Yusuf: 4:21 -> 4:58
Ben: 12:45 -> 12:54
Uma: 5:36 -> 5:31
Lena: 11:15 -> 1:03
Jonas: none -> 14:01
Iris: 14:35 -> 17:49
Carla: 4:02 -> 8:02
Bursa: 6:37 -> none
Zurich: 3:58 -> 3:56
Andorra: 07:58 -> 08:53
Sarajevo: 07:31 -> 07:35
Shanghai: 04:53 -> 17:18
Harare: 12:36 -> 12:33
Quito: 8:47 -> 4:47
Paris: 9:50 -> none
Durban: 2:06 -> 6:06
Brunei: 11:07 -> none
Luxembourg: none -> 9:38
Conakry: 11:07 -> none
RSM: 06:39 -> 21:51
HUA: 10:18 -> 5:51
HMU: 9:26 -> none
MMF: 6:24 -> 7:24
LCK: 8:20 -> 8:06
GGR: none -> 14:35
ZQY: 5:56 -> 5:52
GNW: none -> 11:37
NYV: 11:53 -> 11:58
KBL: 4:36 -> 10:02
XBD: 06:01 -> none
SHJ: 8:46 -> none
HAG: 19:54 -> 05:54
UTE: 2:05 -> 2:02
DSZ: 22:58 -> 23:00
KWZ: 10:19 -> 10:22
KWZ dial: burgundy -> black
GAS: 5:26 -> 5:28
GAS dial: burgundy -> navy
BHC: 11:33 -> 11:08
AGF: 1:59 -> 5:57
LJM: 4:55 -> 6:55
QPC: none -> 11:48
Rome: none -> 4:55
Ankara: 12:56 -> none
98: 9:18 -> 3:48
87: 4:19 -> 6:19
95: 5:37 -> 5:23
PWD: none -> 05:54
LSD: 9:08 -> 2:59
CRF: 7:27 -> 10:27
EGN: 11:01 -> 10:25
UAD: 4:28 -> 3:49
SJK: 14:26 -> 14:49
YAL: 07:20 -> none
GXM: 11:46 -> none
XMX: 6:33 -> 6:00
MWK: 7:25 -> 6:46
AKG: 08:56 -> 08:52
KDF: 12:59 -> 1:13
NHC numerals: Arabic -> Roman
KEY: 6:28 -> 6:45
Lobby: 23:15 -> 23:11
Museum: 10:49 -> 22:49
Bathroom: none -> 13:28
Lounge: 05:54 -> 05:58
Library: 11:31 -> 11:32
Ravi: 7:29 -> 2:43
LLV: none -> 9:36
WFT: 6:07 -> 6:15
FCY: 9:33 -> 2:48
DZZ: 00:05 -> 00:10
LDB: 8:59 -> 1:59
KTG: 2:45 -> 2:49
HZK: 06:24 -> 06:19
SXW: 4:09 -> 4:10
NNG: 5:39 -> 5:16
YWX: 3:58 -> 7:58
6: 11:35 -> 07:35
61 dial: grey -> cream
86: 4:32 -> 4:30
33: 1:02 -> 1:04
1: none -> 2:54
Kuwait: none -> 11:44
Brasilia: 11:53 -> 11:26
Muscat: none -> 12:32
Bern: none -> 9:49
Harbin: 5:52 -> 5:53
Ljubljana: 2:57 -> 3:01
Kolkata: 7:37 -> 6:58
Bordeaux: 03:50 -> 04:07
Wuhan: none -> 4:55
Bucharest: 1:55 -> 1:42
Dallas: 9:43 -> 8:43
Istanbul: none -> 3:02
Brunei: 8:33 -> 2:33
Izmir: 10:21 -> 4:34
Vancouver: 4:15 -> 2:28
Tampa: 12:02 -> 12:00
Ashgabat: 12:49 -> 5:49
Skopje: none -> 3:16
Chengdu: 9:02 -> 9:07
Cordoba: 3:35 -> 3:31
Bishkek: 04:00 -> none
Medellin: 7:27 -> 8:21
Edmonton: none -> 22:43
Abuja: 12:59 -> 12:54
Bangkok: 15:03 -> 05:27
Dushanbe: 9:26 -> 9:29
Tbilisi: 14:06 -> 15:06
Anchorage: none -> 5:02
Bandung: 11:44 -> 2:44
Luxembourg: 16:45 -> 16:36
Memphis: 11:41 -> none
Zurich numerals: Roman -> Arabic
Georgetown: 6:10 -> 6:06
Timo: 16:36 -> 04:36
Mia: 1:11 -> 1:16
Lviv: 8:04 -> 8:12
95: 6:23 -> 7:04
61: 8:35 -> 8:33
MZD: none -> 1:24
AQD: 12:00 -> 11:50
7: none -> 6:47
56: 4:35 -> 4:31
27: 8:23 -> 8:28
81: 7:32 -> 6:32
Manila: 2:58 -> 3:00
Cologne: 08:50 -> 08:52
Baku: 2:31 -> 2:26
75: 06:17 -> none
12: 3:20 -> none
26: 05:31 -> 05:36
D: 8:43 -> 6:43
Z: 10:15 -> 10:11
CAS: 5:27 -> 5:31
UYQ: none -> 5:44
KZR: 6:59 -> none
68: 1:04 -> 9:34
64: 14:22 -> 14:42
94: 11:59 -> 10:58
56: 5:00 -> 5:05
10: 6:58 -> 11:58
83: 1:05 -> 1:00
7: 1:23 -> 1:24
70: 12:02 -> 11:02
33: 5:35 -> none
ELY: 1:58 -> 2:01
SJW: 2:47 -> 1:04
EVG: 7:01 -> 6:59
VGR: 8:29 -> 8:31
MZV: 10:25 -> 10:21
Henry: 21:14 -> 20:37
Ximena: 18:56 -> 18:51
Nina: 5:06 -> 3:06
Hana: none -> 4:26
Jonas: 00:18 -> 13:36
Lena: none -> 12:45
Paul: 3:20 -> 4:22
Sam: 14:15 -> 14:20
------------------------------------
:: Written exercise ::
Please repeat the stretch from the start of the rows through the line containing "GGR: none -> 14:35", changing "Shanghai" to "Shenzhen" and leaving everything else as it is.

:: Solution to the problem ::
Yusuf: 4:21 -> 4:58
Ben: 12:45 -> 12:54
Uma: 5:36 -> 5:31
Lena: 11:15 -> 1:03
Jonas: none -> 14:01
Iris: 14:35 -> 17:49
Carla: 4:02 -> 8:02
Bursa: 6:37 -> none
Zurich: 3:58 -> 3:56
Andorra: 07:58 -> 08:53
Sarajevo: 07:31 -> 07:35
Shenzhen: 04:53 -> 17:18
Harare: 12:36 -> 12:33
Quito: 8:47 -> 4:47
Paris: 9:50 -> none
Durban: 2:06 -> 6:06
Brunei: 11:07 -> none
Luxembourg: none -> 9:38
Conakry: 11:07 -> none
RSM: 06:39 -> 21:51
HUA: 10:18 -> 5:51
HMU: 9:26 -> none
MMF: 6:24 -> 7:24
LCK: 8:20 -> 8:06
GGR: none -> 14:35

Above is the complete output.